*** The input ***
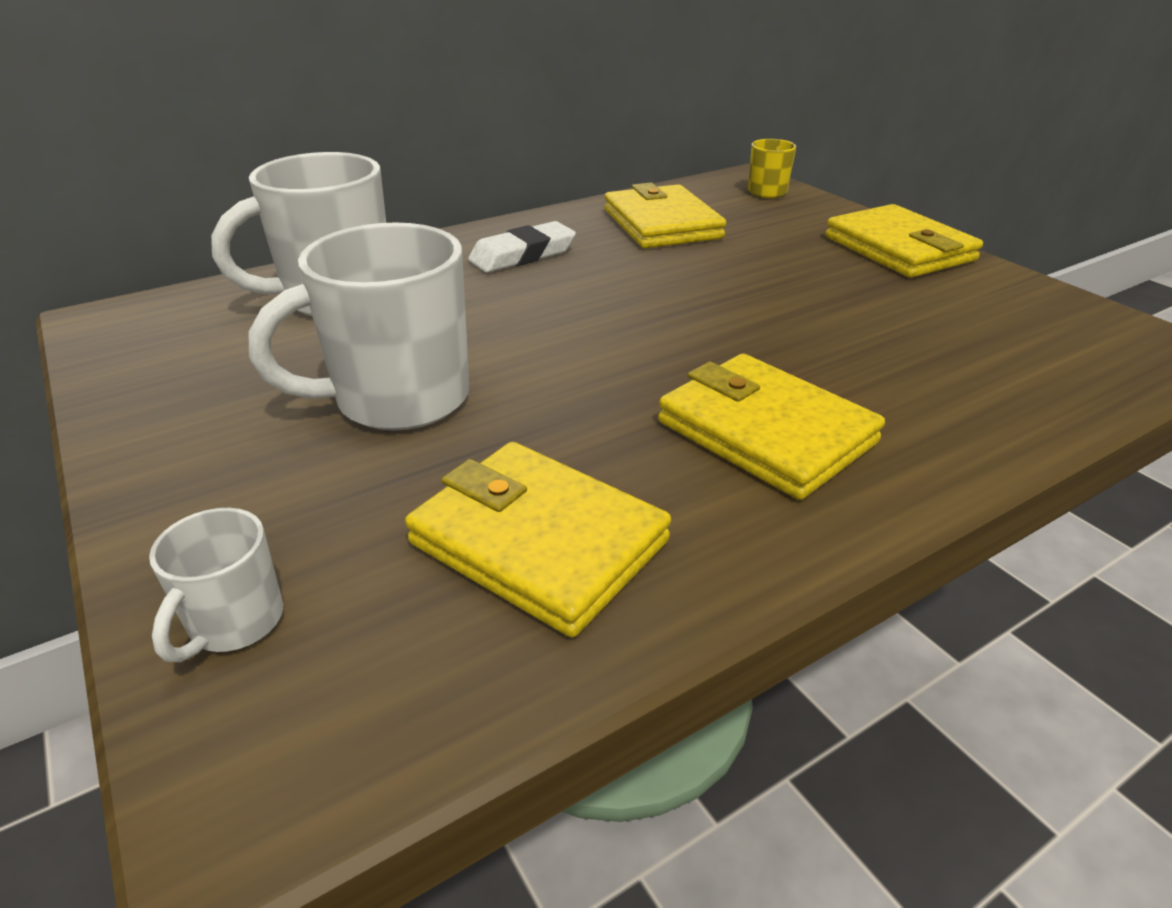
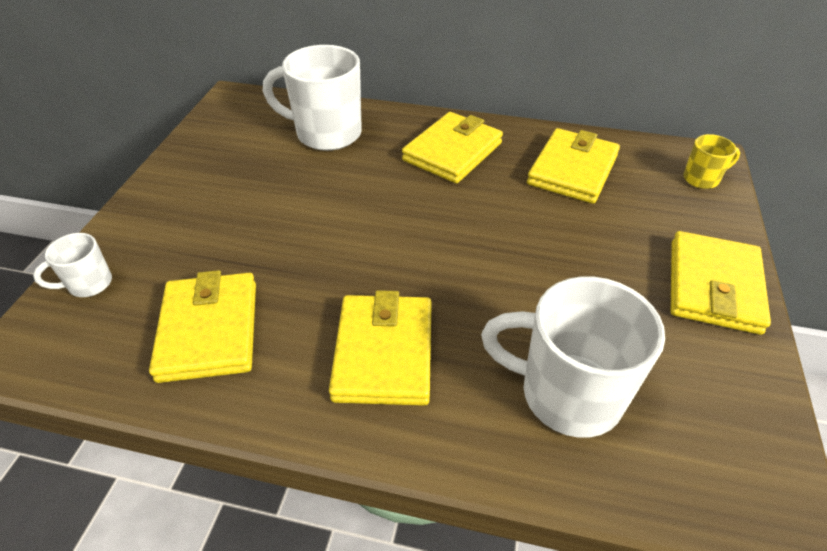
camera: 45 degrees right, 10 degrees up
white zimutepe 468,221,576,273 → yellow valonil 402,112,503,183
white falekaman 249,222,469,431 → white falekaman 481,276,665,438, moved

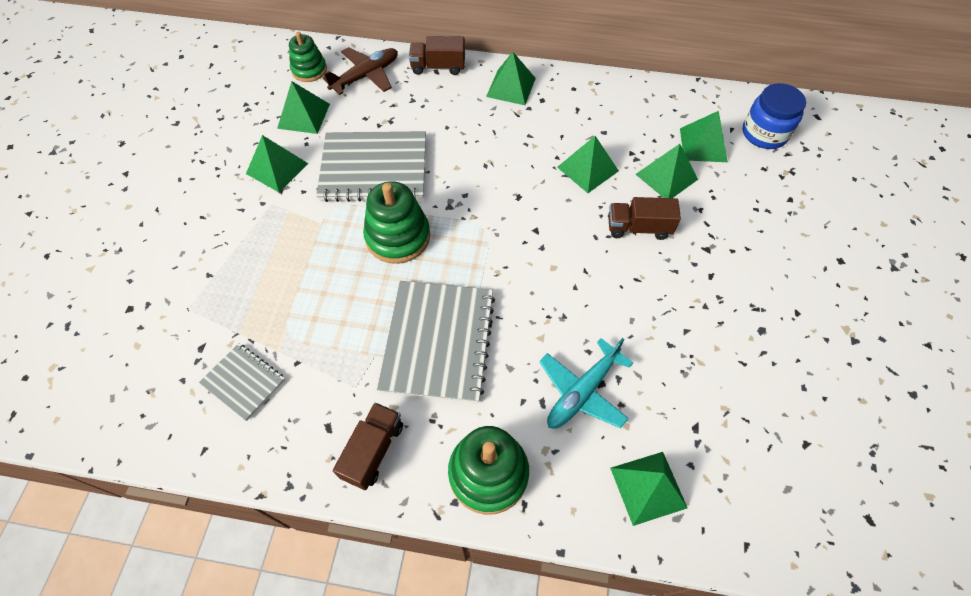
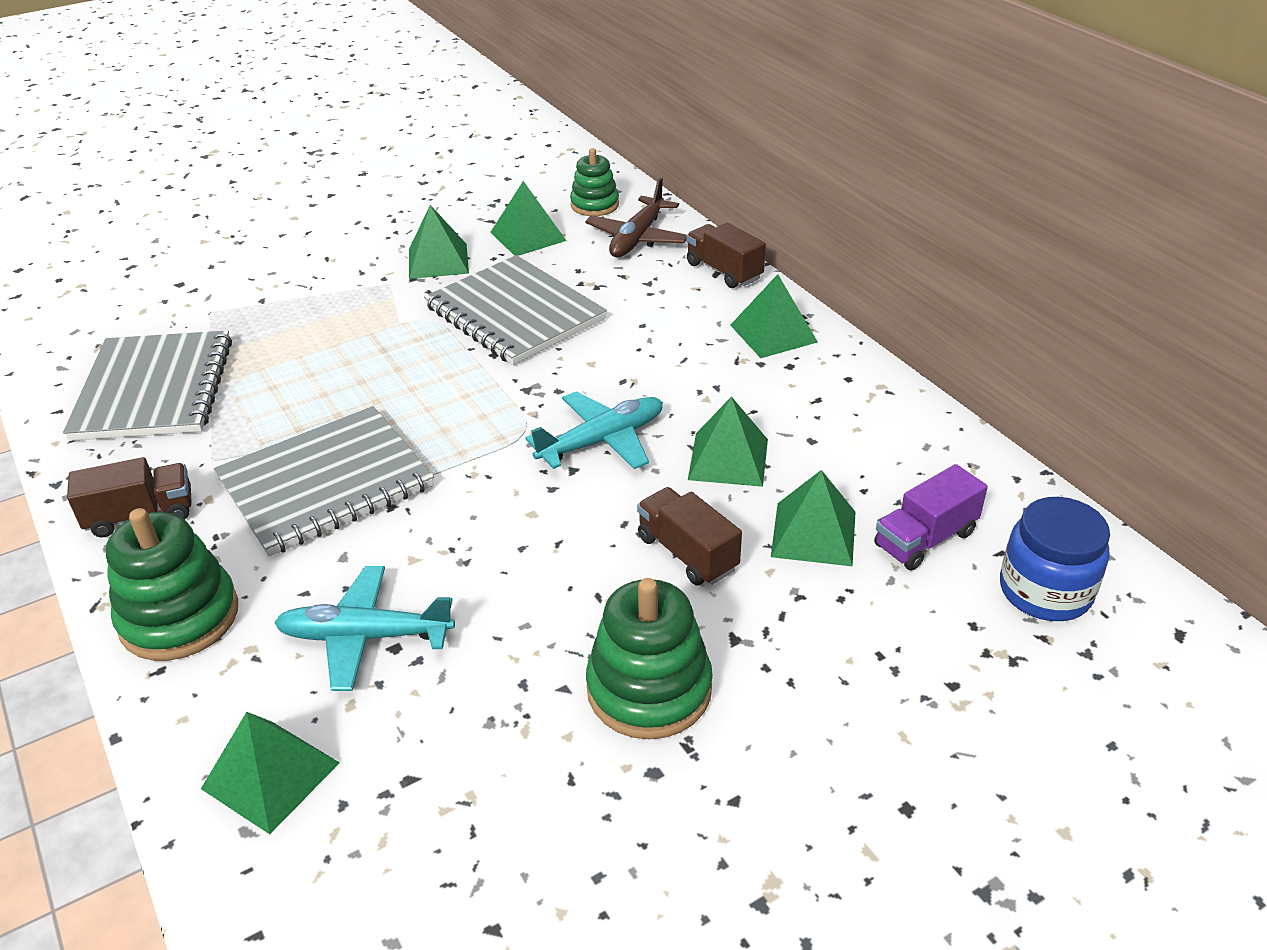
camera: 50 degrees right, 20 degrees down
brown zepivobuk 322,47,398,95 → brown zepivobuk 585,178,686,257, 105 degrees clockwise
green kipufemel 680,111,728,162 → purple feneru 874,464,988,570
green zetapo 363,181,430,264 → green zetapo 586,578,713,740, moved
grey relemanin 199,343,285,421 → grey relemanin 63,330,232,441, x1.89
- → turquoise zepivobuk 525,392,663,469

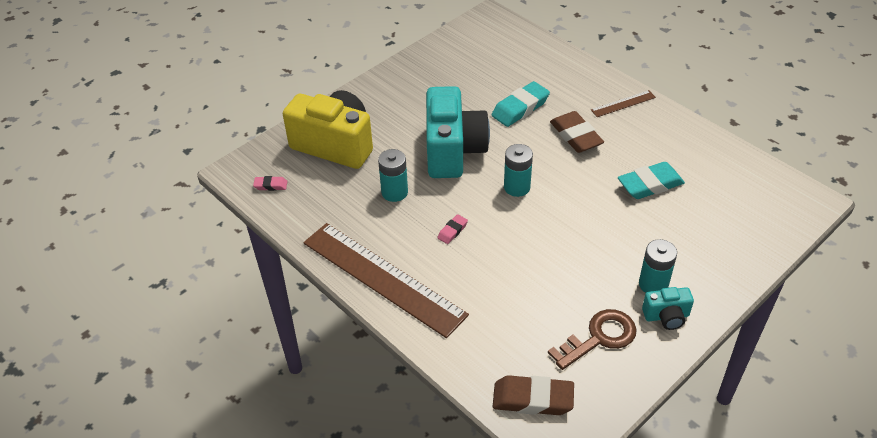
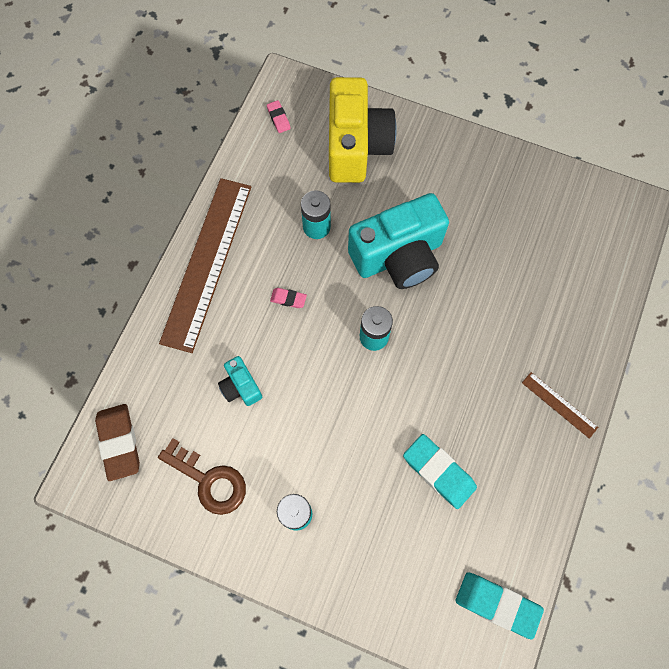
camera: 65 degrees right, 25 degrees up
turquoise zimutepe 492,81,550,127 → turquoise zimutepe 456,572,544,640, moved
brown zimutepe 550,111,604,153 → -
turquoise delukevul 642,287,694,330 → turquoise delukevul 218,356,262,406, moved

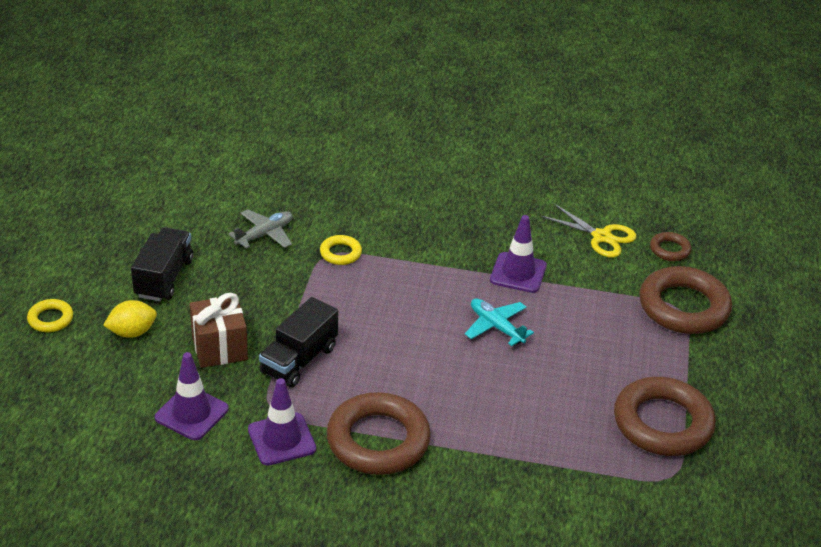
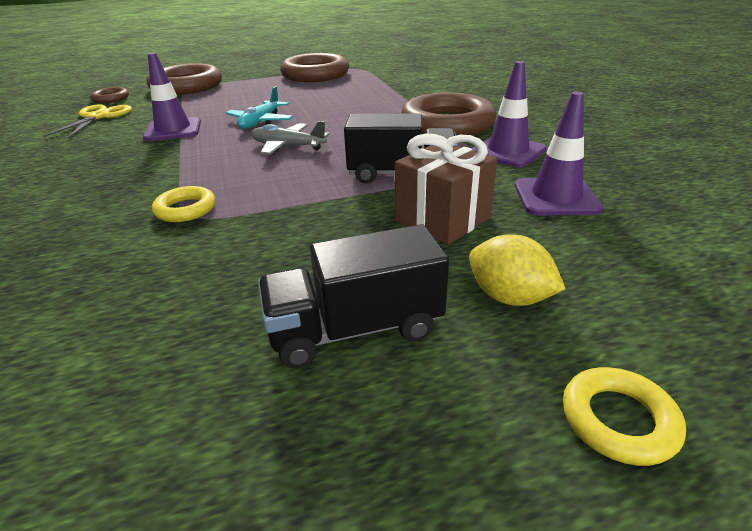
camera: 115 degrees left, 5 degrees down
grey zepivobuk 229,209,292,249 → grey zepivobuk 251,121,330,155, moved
*** End of The input ***
Reproduce all lines above exactly. Leave the images out.

Expected output:
camera: 45 degrees right, 10 degrees up
white zimutepe 468,221,576,273 → yellow valonil 402,112,503,183
white falekaman 249,222,469,431 → white falekaman 481,276,665,438, moved

camera: 50 degrees right, 20 degrees down
brown zepivobuk 322,47,398,95 → brown zepivobuk 585,178,686,257, 105 degrees clockwise
green kipufemel 680,111,728,162 → purple feneru 874,464,988,570
green zetapo 363,181,430,264 → green zetapo 586,578,713,740, moved
grey relemanin 199,343,285,421 → grey relemanin 63,330,232,441, x1.89
- → turquoise zepivobuk 525,392,663,469

camera: 65 degrees right, 25 degrees up
turquoise zimutepe 492,81,550,127 → turquoise zimutepe 456,572,544,640, moved
brown zimutepe 550,111,604,153 → -
turquoise delukevul 642,287,694,330 → turquoise delukevul 218,356,262,406, moved

camera: 115 degrees left, 5 degrees down
grey zepivobuk 229,209,292,249 → grey zepivobuk 251,121,330,155, moved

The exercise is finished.